● TASK STATEMENT
Print exactly the lines below between the line containing "blue cutting board: 8 -> 11" and the line containing "yellow duck: 3 -> 1", counting both of those lines. Leave pictures out.

● DATA LISTING
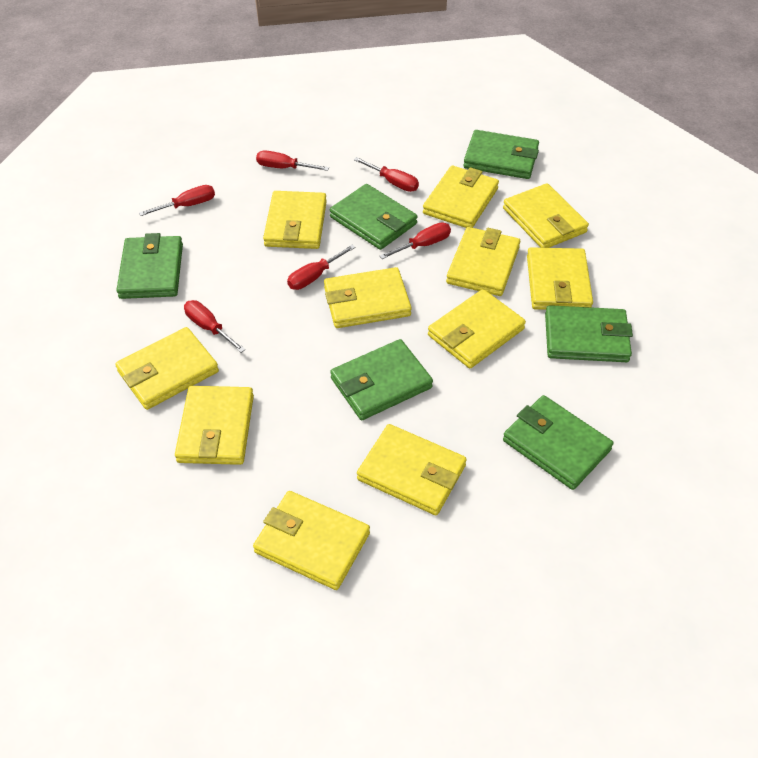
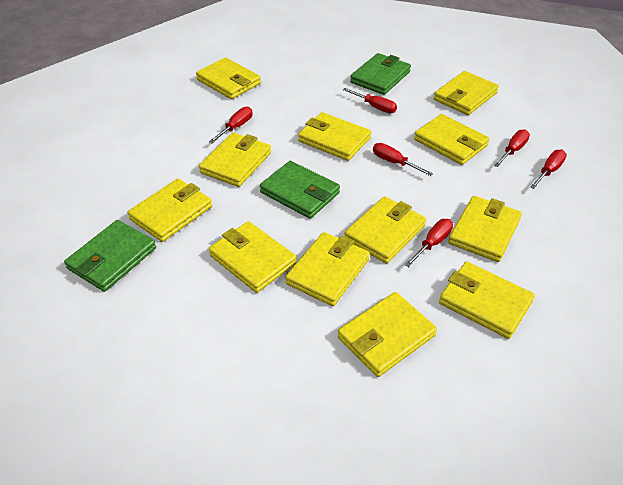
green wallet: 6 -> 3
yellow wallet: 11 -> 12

==

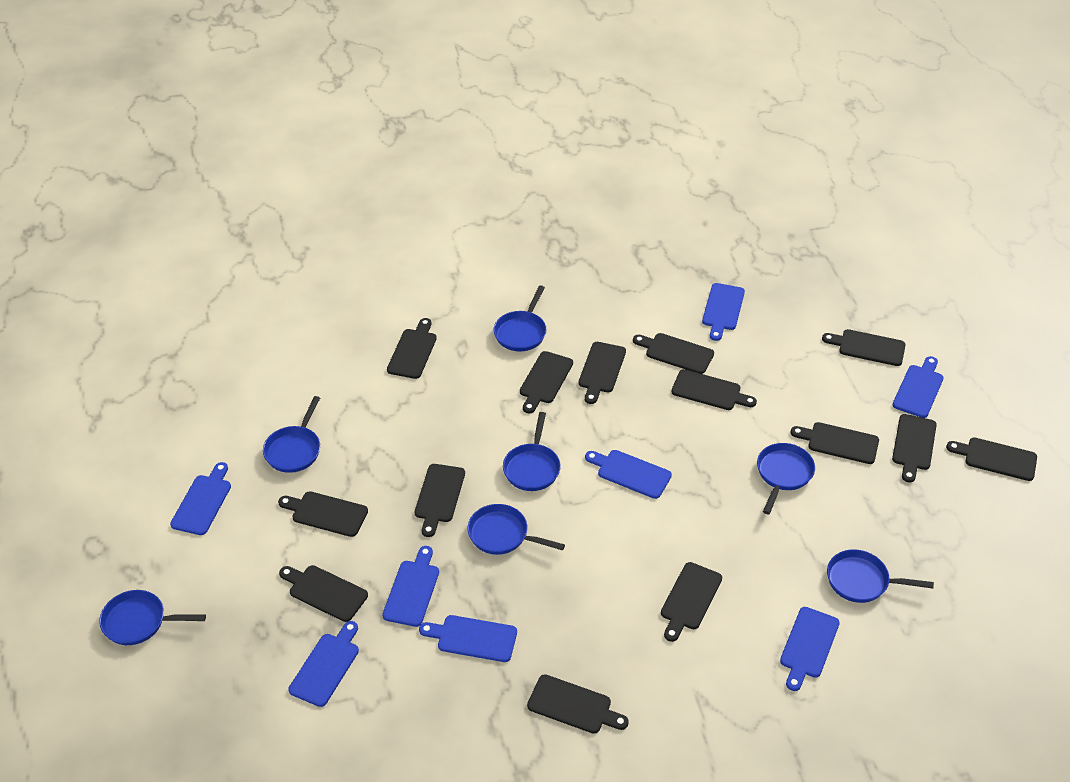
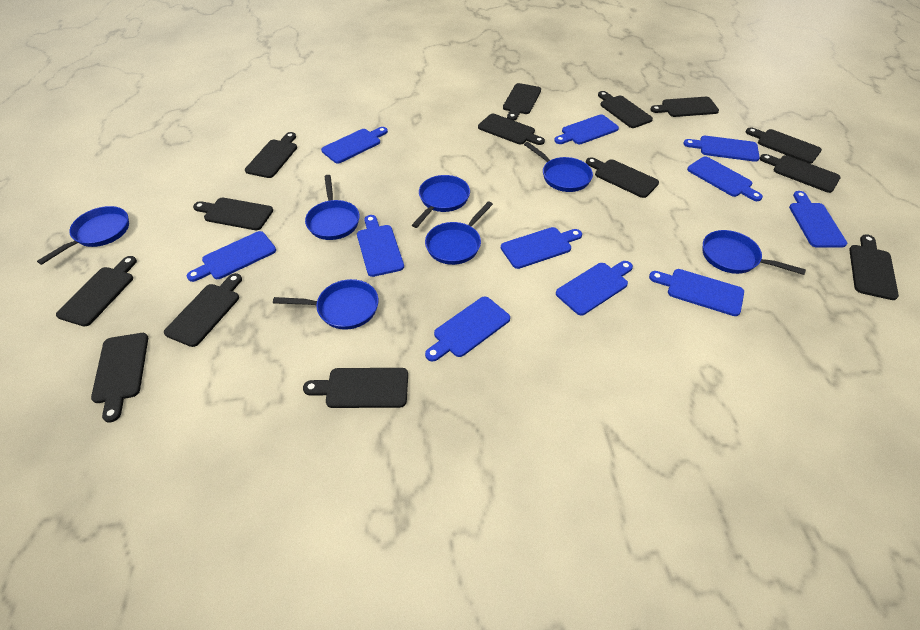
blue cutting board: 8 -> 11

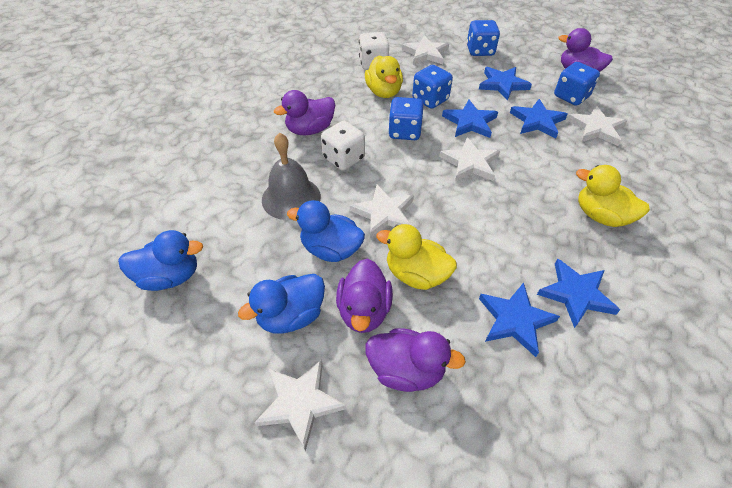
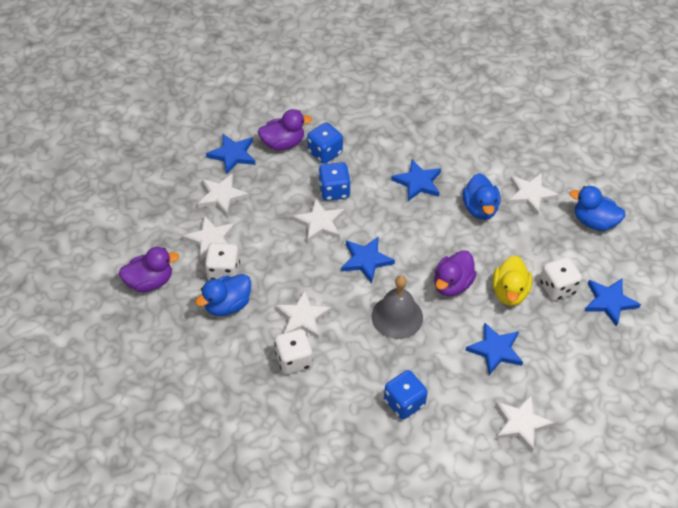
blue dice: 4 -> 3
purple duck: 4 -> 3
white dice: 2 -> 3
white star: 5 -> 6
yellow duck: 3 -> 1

● WRITTEN RESPONSE
blue cutting board: 8 -> 11

blue dice: 4 -> 3
purple duck: 4 -> 3
white dice: 2 -> 3
white star: 5 -> 6
yellow duck: 3 -> 1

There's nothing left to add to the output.